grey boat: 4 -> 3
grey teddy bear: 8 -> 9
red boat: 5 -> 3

──────────

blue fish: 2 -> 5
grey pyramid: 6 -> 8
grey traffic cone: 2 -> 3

──────────

§ **The problem**
Which lines above run from the one containing "blue fish: 2 -> 5" down to the one containing "grey traffic cone: 2 -> 3"? Repeat exactly those, both ends included, and nothing else.

§ **Problem solution**
blue fish: 2 -> 5
grey pyramid: 6 -> 8
grey traffic cone: 2 -> 3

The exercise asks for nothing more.